What you have to do: What lines in the entries hold the string "brown"? List them.

Provided entries:
────────────────────
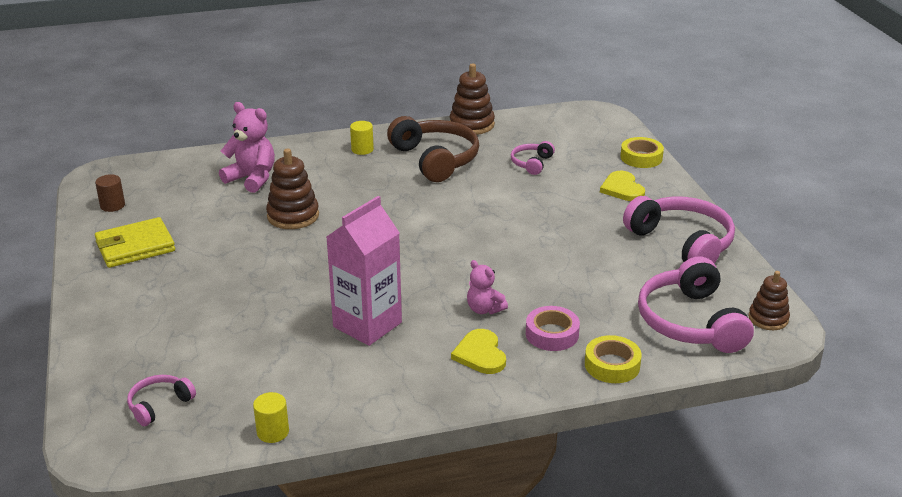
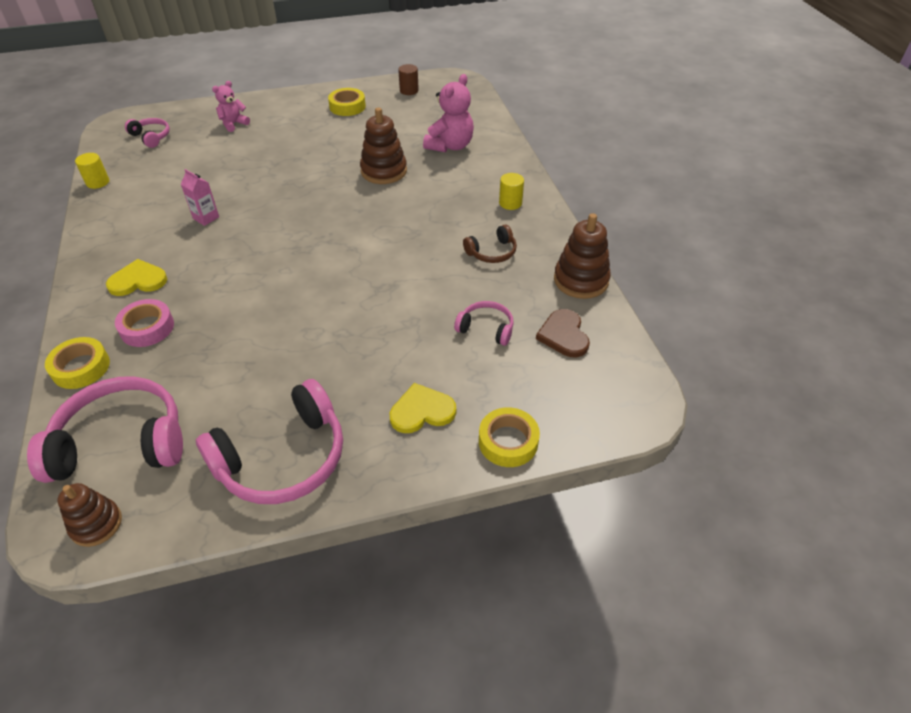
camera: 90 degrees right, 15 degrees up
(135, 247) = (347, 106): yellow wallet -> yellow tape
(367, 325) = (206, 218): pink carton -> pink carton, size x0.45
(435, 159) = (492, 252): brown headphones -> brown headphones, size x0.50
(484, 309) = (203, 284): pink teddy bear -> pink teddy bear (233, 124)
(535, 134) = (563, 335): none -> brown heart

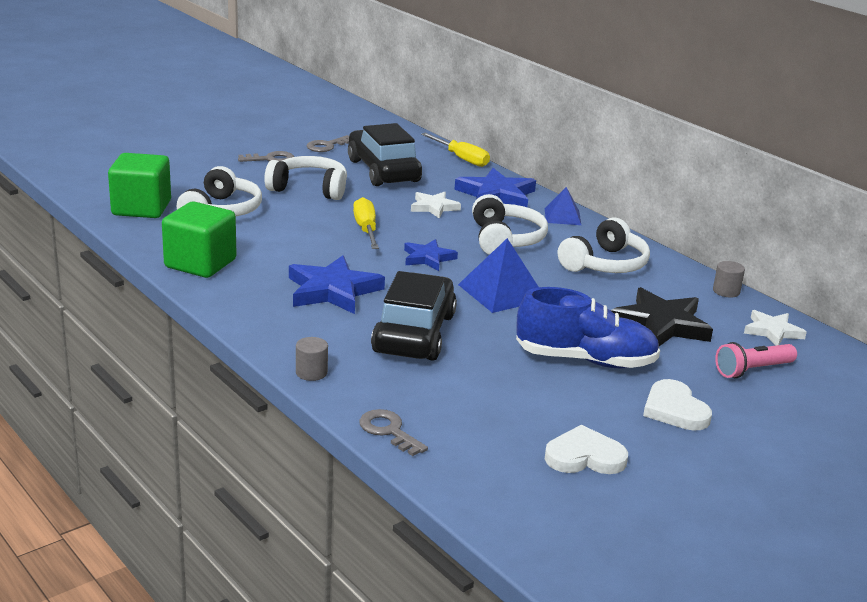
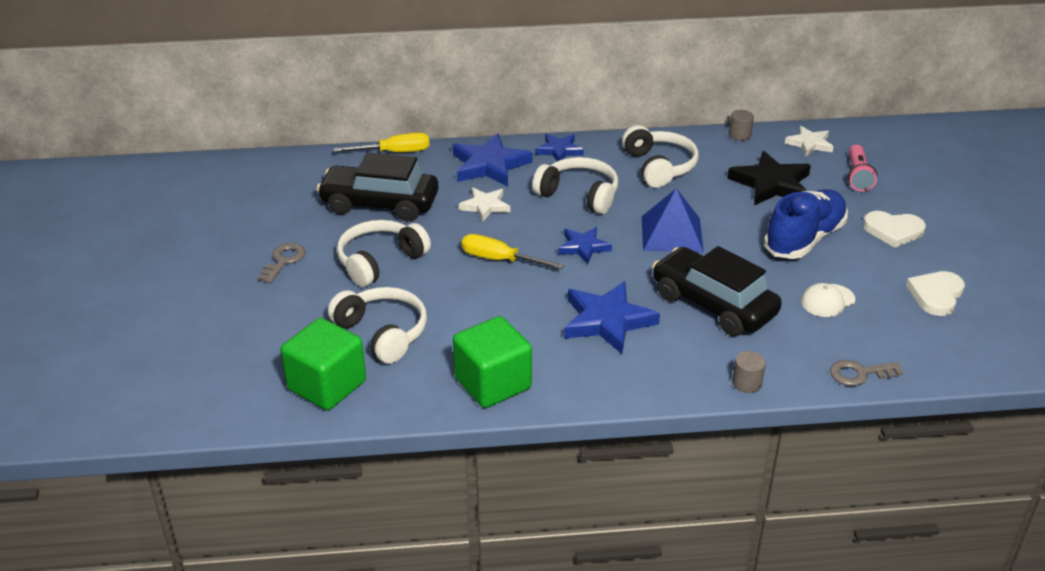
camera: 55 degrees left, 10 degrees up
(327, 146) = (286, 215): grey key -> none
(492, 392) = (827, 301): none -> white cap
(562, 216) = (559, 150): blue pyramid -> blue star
────────────────────
Output of the exercise:
(435, 159) = (492, 252): brown headphones -> brown headphones, size x0.50
(535, 134) = (563, 335): none -> brown heart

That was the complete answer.